(Supplied data Opens)

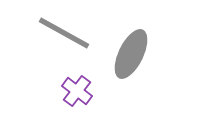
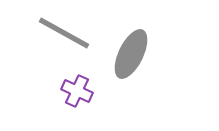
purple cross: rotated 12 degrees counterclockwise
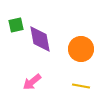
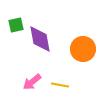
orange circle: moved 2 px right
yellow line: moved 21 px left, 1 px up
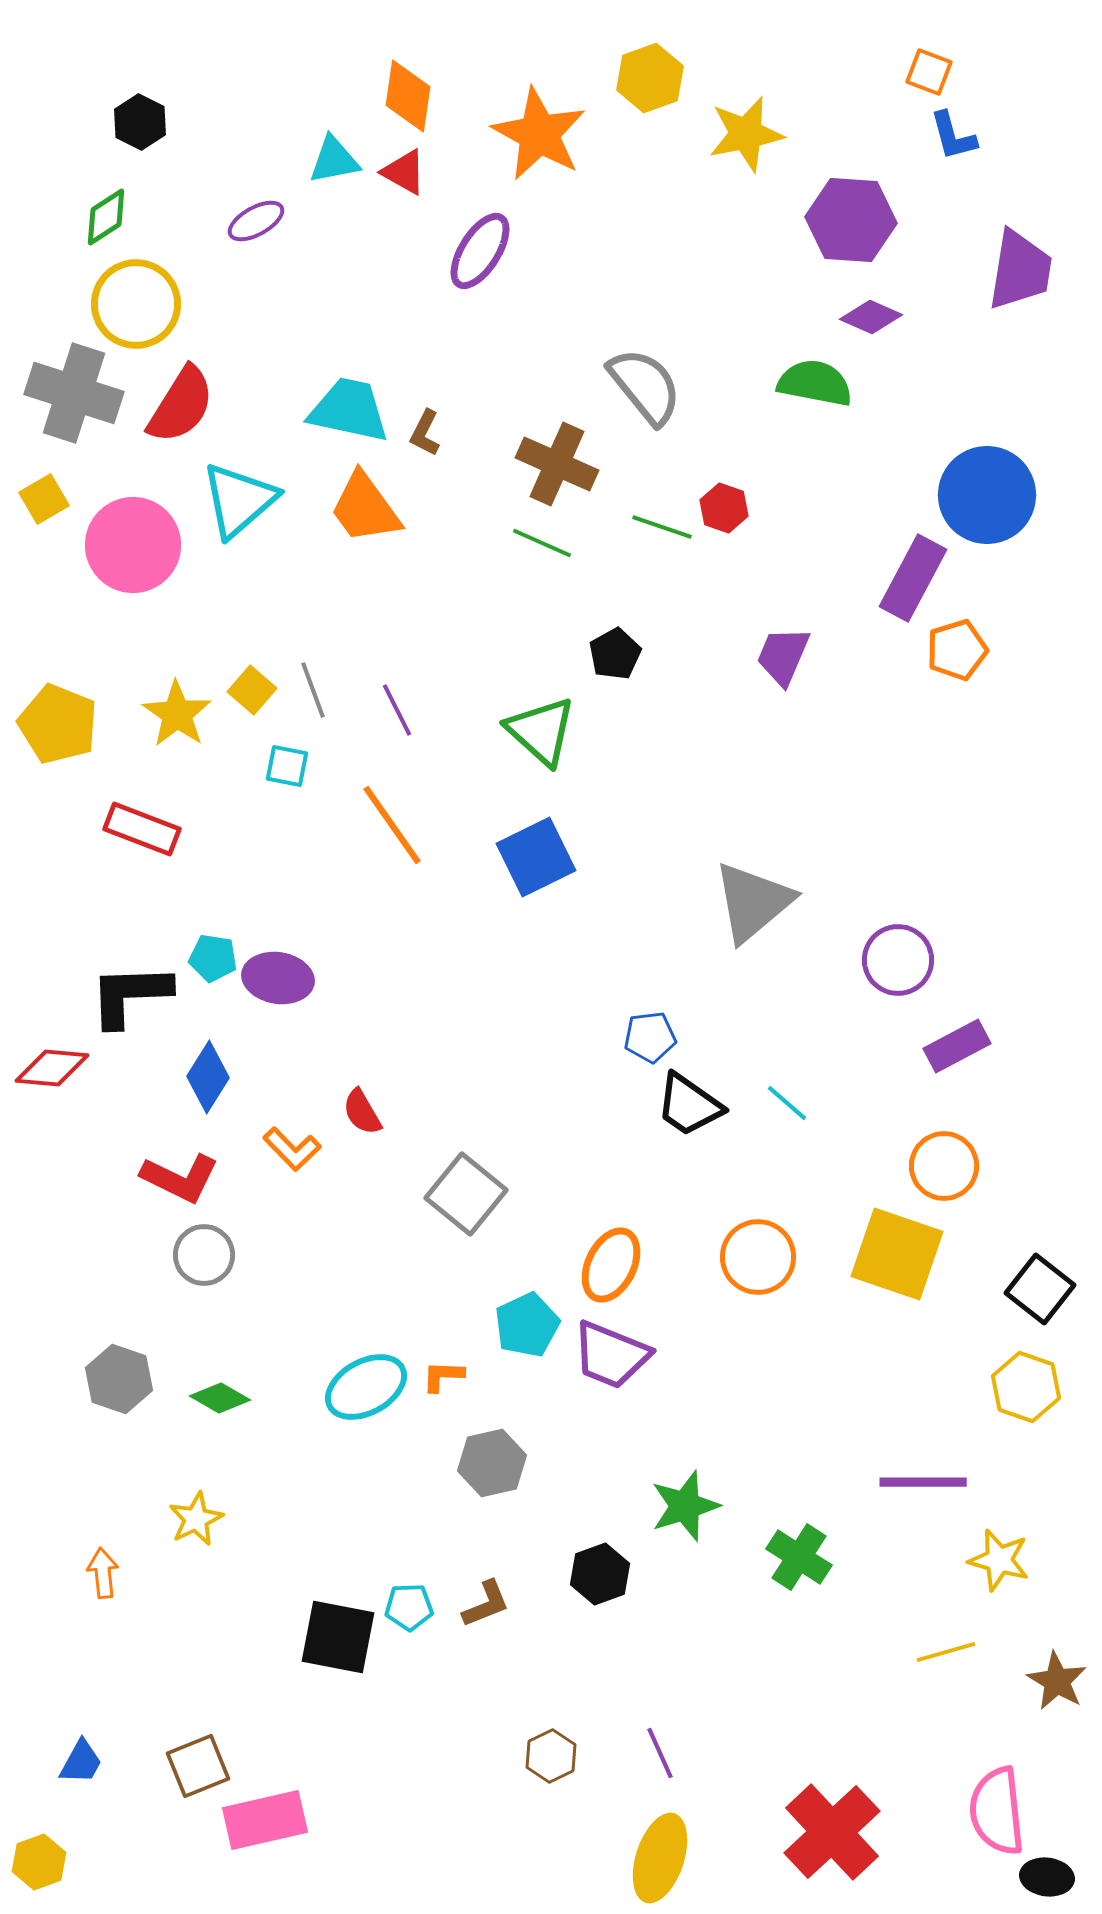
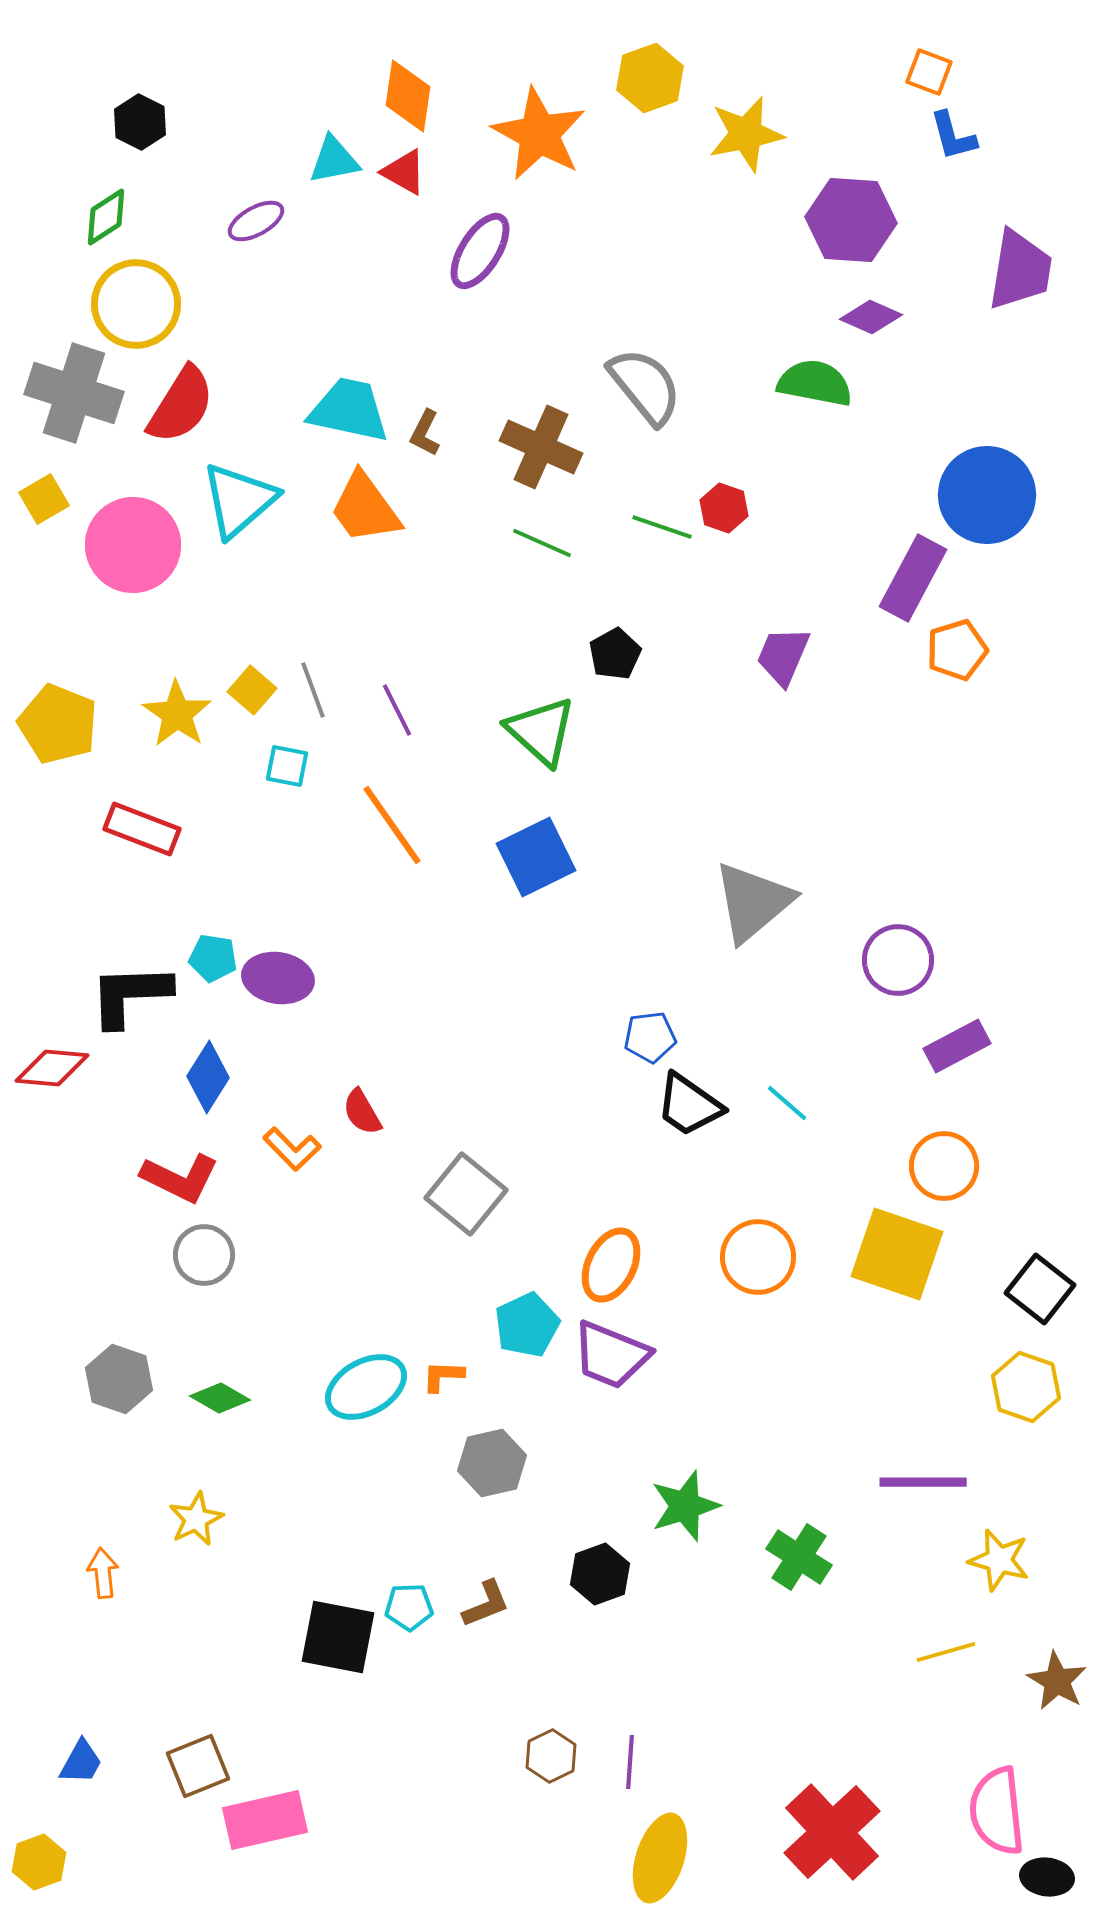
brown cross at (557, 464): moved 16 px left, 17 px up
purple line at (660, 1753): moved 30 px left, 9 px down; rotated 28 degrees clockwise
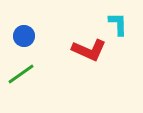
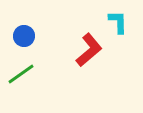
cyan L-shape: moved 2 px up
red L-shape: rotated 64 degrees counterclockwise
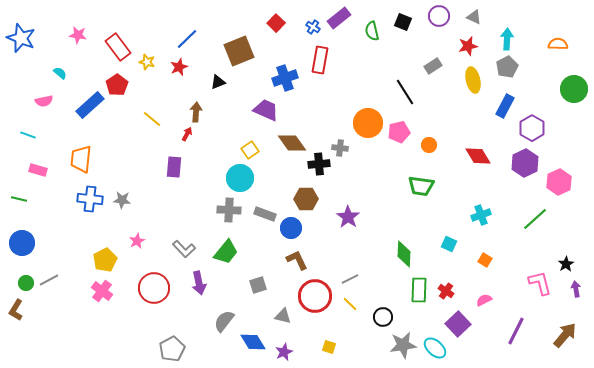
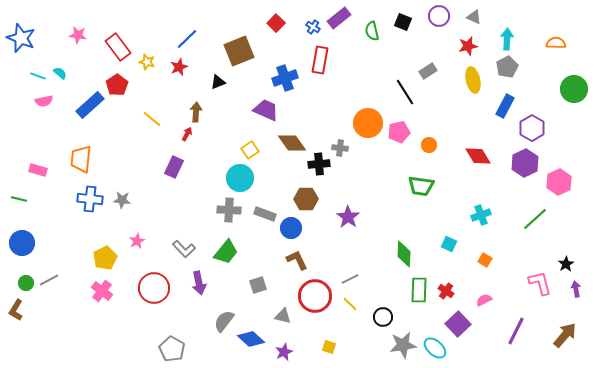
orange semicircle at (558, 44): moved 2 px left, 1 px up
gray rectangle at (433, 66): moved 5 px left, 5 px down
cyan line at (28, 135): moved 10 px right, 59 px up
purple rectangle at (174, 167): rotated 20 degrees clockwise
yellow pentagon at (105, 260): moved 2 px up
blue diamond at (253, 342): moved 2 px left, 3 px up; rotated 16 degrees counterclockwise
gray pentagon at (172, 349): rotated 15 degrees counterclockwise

(Supplied data Closes)

#### [Problem]
In the copy, include every entry above exactly and leave out each picture.

#### [Task solution]
purple cross: rotated 12 degrees counterclockwise
orange circle: moved 2 px right
yellow line: moved 21 px left, 1 px up
brown cross at (557, 464): moved 16 px left, 17 px up
purple line at (660, 1753): moved 30 px left, 9 px down; rotated 28 degrees clockwise
cyan L-shape: moved 2 px up
red L-shape: rotated 64 degrees counterclockwise
orange semicircle at (558, 44): moved 2 px left, 1 px up
gray rectangle at (433, 66): moved 5 px left, 5 px down
cyan line at (28, 135): moved 10 px right, 59 px up
purple rectangle at (174, 167): rotated 20 degrees clockwise
yellow pentagon at (105, 260): moved 2 px up
blue diamond at (253, 342): moved 2 px left, 3 px up; rotated 16 degrees counterclockwise
gray pentagon at (172, 349): rotated 15 degrees counterclockwise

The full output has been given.